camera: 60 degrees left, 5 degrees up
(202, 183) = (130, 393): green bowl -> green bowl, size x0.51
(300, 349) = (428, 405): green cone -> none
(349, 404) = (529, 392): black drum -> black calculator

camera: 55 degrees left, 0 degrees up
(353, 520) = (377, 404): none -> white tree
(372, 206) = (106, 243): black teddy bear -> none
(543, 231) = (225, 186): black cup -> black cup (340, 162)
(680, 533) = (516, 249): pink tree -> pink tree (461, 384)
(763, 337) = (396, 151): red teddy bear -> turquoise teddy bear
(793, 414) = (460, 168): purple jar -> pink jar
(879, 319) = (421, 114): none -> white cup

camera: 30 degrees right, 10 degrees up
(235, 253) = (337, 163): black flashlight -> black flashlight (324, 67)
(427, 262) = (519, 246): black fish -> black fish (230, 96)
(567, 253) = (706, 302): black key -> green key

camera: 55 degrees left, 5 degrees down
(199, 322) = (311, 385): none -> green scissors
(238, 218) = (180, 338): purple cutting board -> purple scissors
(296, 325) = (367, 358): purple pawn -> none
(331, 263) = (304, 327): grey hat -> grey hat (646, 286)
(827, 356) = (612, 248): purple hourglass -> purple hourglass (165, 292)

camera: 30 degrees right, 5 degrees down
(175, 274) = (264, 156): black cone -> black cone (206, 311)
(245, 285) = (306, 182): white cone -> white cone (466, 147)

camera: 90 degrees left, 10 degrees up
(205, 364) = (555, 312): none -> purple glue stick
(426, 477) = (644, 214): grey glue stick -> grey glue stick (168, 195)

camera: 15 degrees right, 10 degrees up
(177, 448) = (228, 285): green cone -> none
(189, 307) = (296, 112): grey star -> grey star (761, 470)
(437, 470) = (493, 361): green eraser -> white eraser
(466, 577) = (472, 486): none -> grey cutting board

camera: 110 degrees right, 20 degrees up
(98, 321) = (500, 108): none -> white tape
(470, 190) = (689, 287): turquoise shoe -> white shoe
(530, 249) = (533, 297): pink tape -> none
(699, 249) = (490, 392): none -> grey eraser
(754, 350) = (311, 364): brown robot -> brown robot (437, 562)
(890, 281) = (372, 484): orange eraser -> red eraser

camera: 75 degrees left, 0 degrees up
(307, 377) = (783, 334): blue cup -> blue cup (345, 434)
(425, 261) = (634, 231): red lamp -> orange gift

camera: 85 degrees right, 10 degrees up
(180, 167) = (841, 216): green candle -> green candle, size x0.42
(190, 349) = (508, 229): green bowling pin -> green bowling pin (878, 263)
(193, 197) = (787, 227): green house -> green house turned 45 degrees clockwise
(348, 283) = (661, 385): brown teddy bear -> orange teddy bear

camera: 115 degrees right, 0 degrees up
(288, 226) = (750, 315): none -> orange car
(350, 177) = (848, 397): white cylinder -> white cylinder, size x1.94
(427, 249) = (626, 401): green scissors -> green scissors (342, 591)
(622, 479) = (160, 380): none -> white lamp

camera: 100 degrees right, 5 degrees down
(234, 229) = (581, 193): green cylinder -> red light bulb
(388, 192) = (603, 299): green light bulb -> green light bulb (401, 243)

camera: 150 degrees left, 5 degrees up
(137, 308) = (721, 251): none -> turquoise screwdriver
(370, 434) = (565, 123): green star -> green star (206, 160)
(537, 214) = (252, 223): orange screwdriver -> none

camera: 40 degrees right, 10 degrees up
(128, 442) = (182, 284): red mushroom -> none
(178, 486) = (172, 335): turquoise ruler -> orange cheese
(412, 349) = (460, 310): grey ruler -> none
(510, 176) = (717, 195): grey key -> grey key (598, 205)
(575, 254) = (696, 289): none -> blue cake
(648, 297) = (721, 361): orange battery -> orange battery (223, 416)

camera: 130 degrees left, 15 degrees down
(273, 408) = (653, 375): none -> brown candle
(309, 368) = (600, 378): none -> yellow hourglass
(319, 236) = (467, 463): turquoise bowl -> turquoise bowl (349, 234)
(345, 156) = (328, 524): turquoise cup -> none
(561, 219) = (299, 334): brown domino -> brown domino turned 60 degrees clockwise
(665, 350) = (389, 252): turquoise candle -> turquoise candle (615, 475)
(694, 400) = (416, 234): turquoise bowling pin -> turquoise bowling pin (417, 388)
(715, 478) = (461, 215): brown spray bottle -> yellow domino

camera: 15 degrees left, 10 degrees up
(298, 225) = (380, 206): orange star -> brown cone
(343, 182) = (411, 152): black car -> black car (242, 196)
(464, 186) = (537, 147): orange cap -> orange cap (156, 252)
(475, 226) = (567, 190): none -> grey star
=-=-=-=-=
TASK TO CARRY OUT: Lines in the data that hold "blue" must be located and copied.

EXPECTED ANSWER:
(307, 377) = (783, 334): blue cup -> blue cup (345, 434)
(575, 254) = (696, 289): none -> blue cake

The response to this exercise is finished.